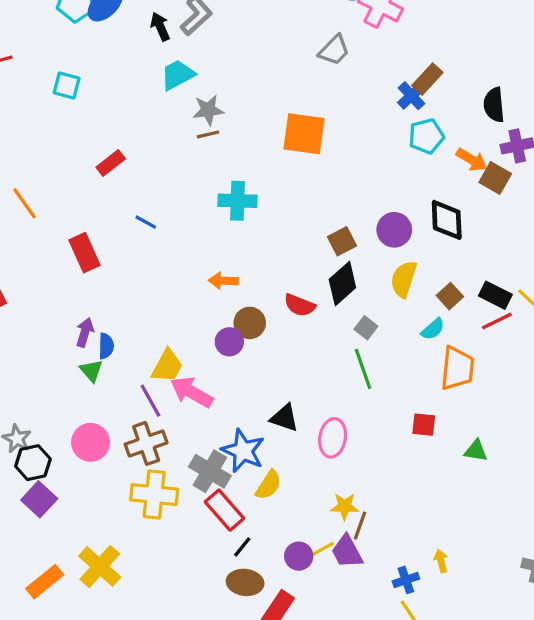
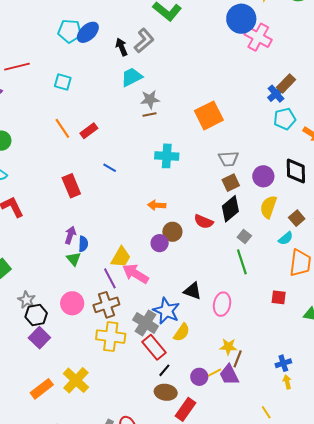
gray trapezoid: (334, 50) -> (228, 159), moved, turned 40
orange square: (304, 134) -> (209, 115), turned -36
orange line: (25, 203) -> (62, 128), moved
blue cross: (406, 580) -> (283, 363), moved

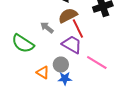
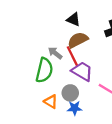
red line: (78, 28) -> (72, 56), moved
green semicircle: (23, 44) -> (44, 70), moved, turned -110

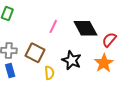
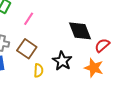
pink line: (53, 26) -> (29, 19), moved
orange star: (104, 63) -> (94, 68), turned -30

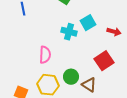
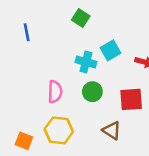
red square: (104, 61) -> (131, 99), turned 30
green circle: (71, 77) -> (92, 92), moved

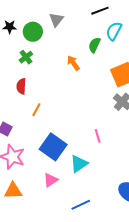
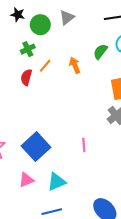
red semicircle: (21, 86) -> (26, 77), moved
orange line: (36, 110) -> (45, 66), moved
cyan triangle: (79, 164) -> (57, 182), moved

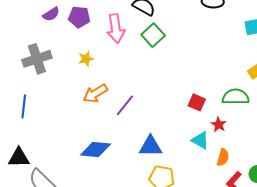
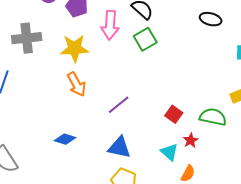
yellow star: (86, 59) -> (75, 48), size x1.8
orange arrow: (95, 93) -> (77, 84), turned -100
purple line: (125, 105) -> (119, 105), moved
blue diamond: (96, 150) -> (65, 139), size x0.7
-------------------------
* _Activity_
Whenever a line in the data holds "turned", copy that line.

* _Exercise output_
gray trapezoid: (334, 50) -> (228, 159), moved, turned 40
orange square: (304, 134) -> (209, 115), turned -36
green semicircle: (23, 44) -> (44, 70), moved, turned -110
orange star: (104, 63) -> (94, 68), turned -30
red square: (104, 61) -> (131, 99), turned 30
orange arrow: (95, 93) -> (77, 84), turned -100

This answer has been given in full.